▶ [RECORDED DATA]

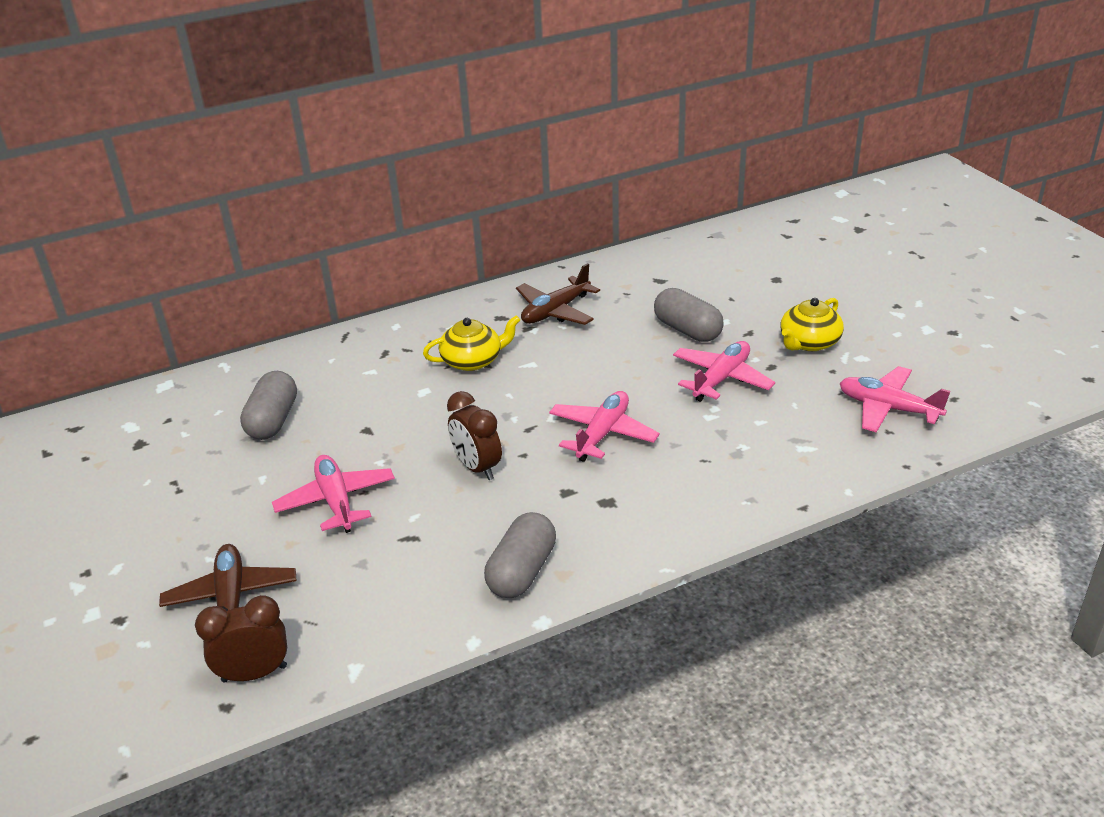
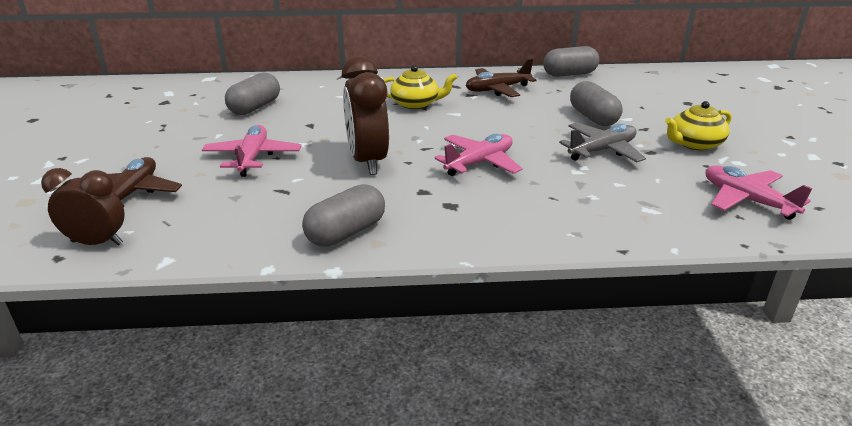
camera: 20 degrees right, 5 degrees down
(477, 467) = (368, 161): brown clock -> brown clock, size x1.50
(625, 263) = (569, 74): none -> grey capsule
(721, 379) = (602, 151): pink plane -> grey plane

---

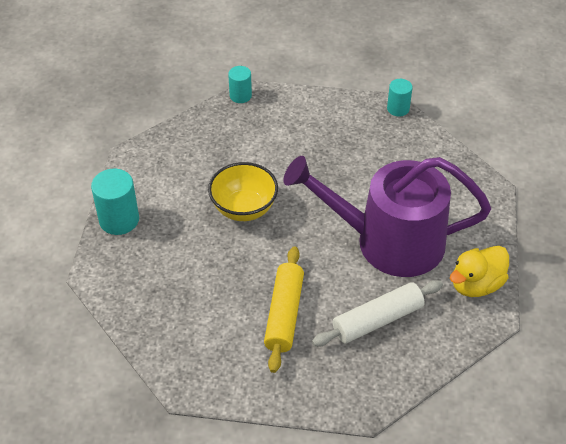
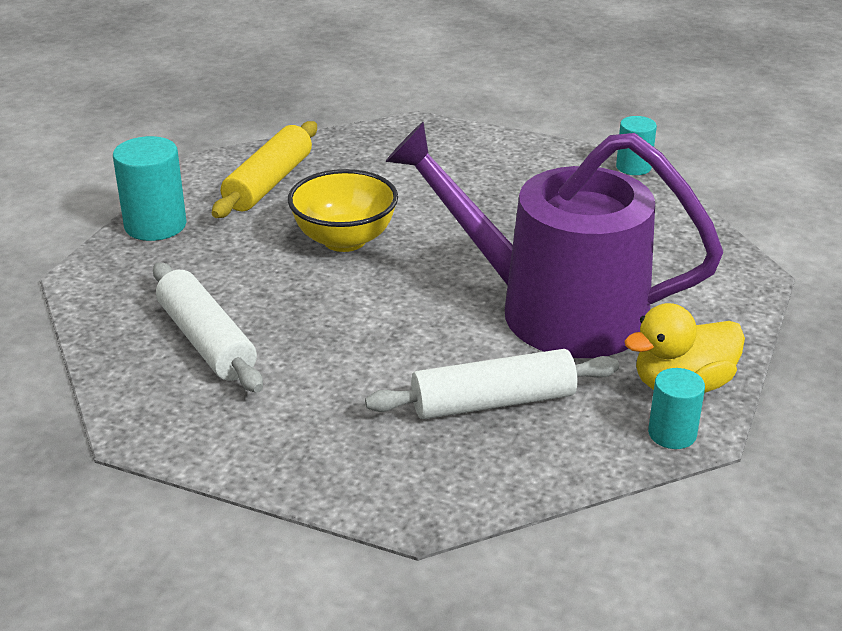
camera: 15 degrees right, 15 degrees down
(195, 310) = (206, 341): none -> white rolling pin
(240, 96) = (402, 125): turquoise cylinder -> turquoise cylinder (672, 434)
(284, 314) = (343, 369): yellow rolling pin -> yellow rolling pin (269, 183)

...

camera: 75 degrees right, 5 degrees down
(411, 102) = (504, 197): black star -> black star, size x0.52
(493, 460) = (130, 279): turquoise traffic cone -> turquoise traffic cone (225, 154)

▶ [REQUIREMENT] Beginning with the line containing "(477, 467) = (368, 161): brown" and ending with the line containing "(721, 379) = (602, 151): pink", extract those lines exactly from the listing above, and only those.

▶ [ANSWER BOX]
(477, 467) = (368, 161): brown clock -> brown clock, size x1.50
(625, 263) = (569, 74): none -> grey capsule
(721, 379) = (602, 151): pink plane -> grey plane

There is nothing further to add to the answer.